DIRECTIONS FOR THIS TASK ▸ Print, exactly as they appear in the listing below, the lines from the line with "in_first: [521, 152]" to the line with "in_second: [455, 163]", with both end lines kept.

RECORDS TO PROCESS ▸
=====

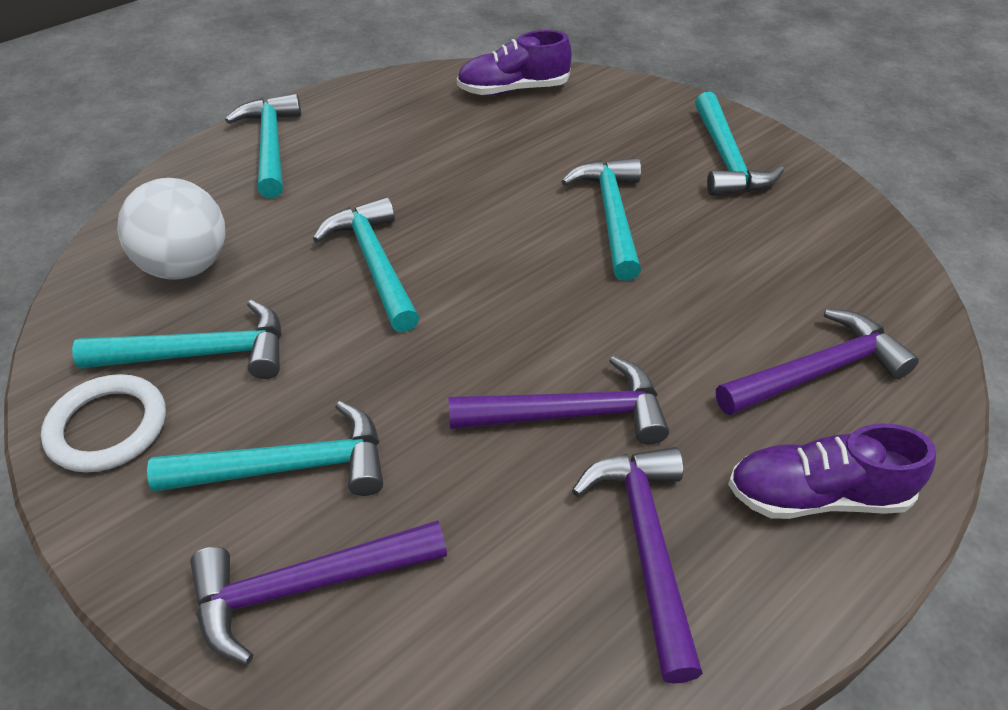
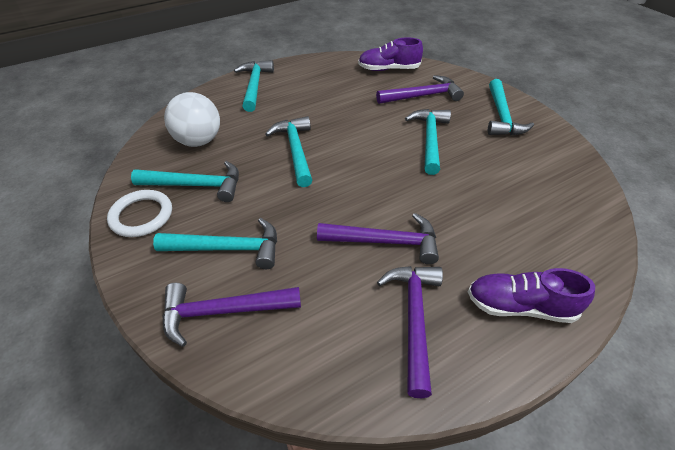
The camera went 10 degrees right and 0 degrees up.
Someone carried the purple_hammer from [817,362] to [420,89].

=====

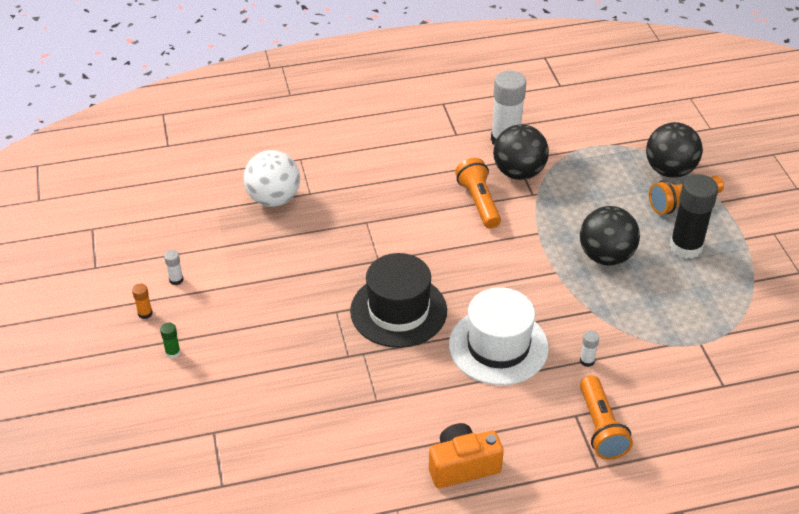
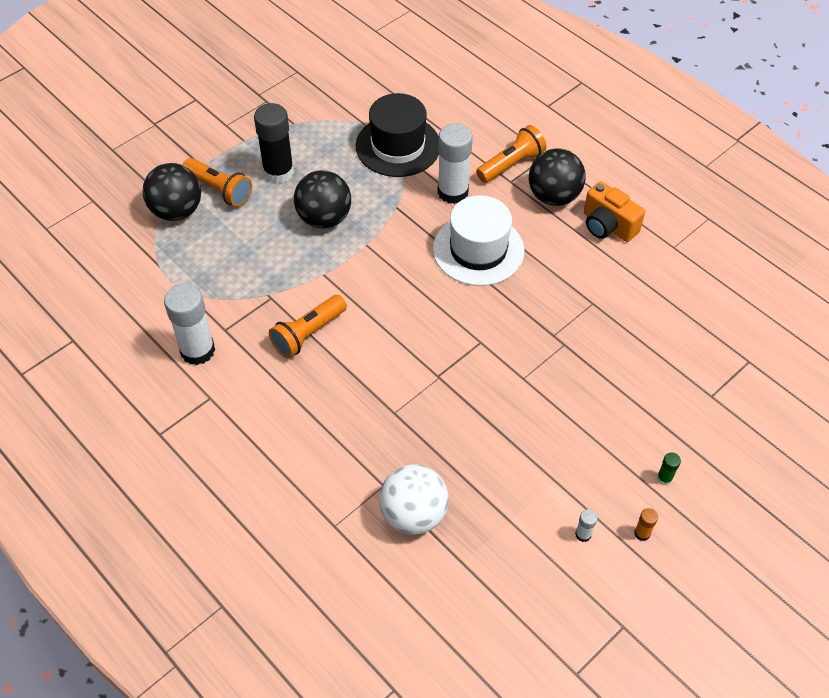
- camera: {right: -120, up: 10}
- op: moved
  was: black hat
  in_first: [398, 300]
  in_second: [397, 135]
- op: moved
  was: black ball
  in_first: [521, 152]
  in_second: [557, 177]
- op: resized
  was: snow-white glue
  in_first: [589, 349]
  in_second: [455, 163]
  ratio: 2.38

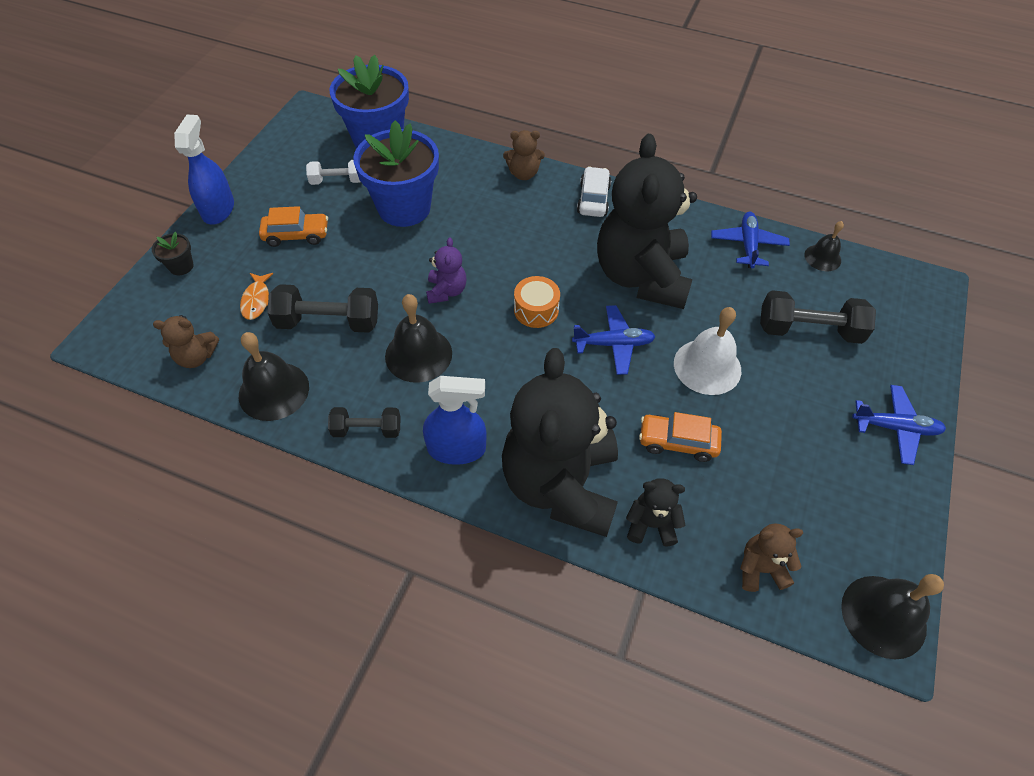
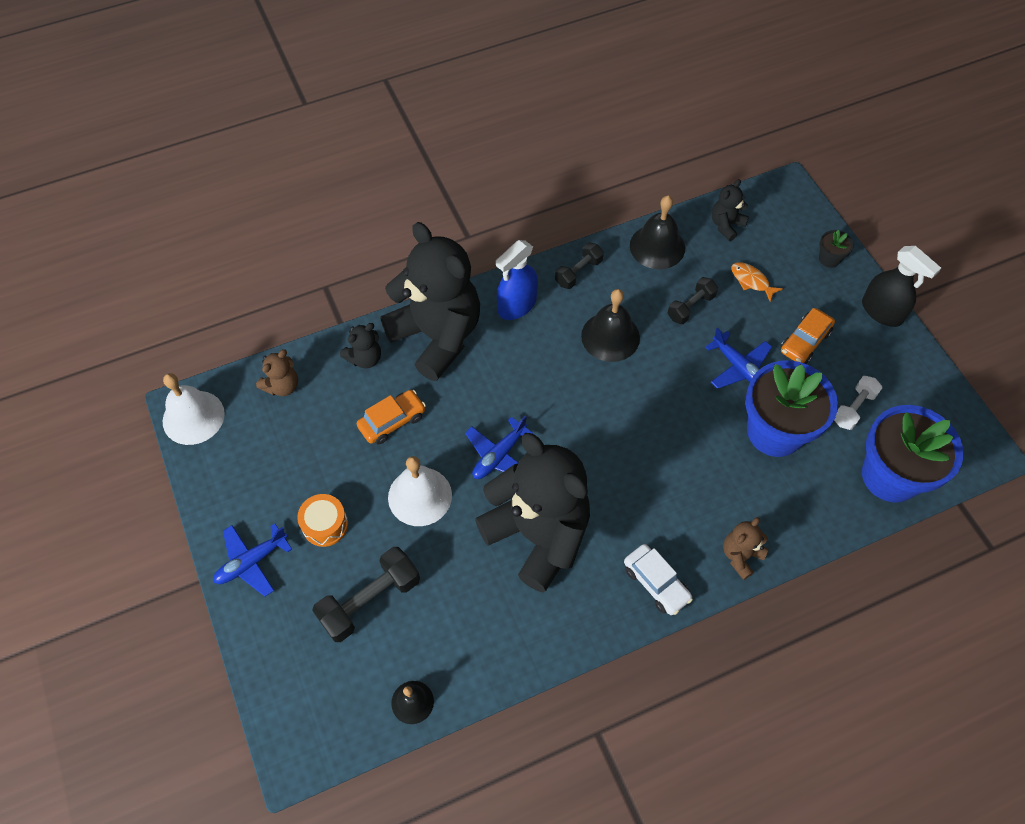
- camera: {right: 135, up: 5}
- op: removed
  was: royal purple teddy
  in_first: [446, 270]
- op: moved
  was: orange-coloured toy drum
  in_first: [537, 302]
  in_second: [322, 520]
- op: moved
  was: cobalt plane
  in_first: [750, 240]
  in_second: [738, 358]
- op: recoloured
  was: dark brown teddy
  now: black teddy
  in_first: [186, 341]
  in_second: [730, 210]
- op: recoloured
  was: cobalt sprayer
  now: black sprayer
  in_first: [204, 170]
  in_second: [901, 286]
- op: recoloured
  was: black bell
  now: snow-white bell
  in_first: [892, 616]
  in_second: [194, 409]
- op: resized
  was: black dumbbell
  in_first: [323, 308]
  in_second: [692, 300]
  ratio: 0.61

=====

ANSWER SECTION ▸
  in_first: [521, 152]
  in_second: [557, 177]
- op: resized
  was: snow-white glue
  in_first: [589, 349]
  in_second: [455, 163]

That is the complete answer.